Lines before the one containing "D3: LED yellow" are excluded; reproduce that line and all lines after it in the entries below, exactly.

Input material:
[Start of Attachment]

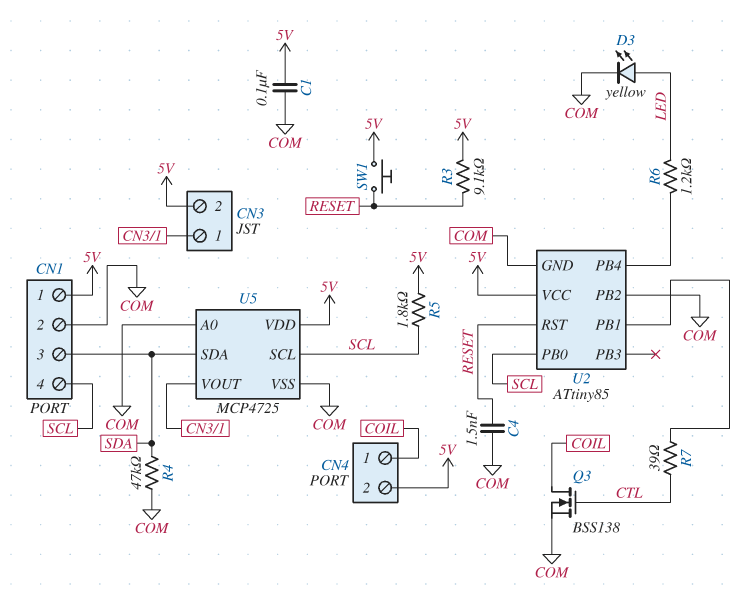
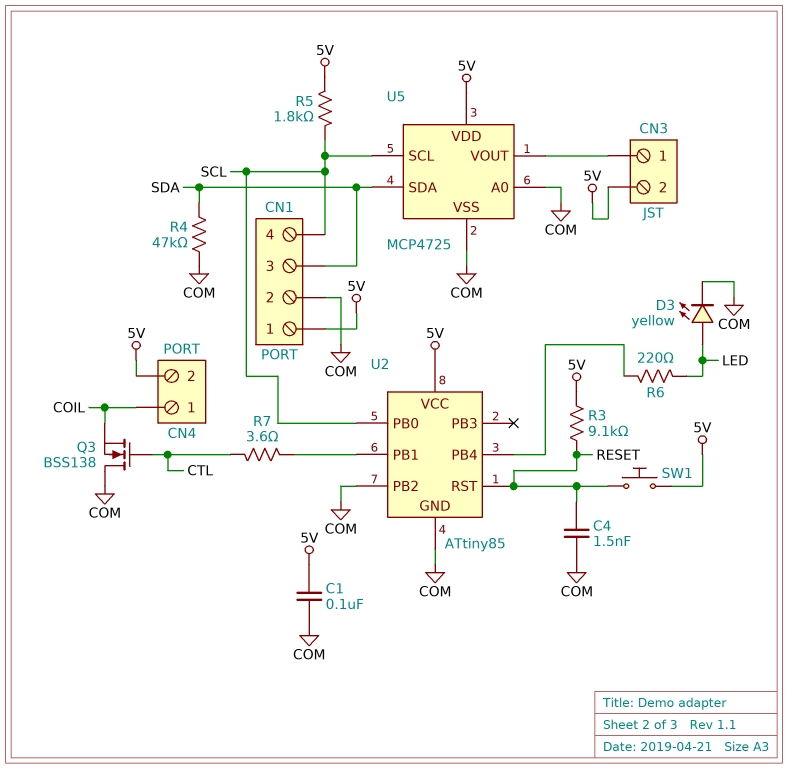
Q3: NMOS BSS138 (G CTL, D COIL, S COM) -> NMOS BSS138 (G CTL, D COM, S COIL)
R6: 1.2k (LED, U2/PB4) -> 220 (LED, U2/PB4)
R7: 39 (CTL, U2/PB1) -> 3.6 (CTL, U2/PB1)

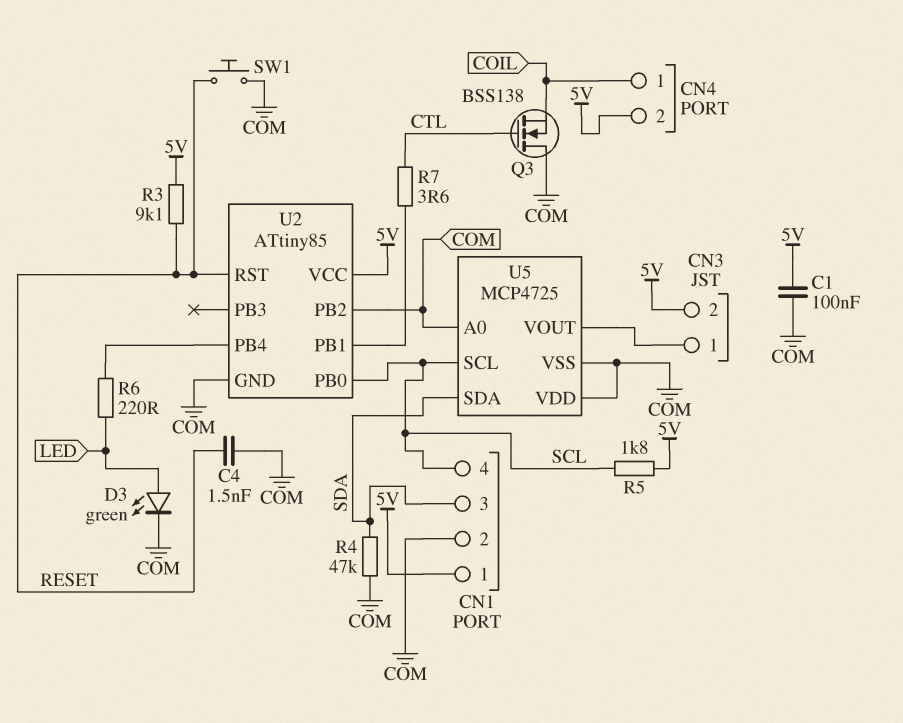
D3: LED yellow (A LED, K COM) -> LED green (A LED, K COM)
SW1: button (5V, RESET) -> button (COM, RESET)
U5 pin VDD: 5V -> COM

[End of Attachment]

Response:
D3: LED yellow (A LED, K COM) -> LED green (A LED, K COM)
SW1: button (5V, RESET) -> button (COM, RESET)
U5 pin VDD: 5V -> COM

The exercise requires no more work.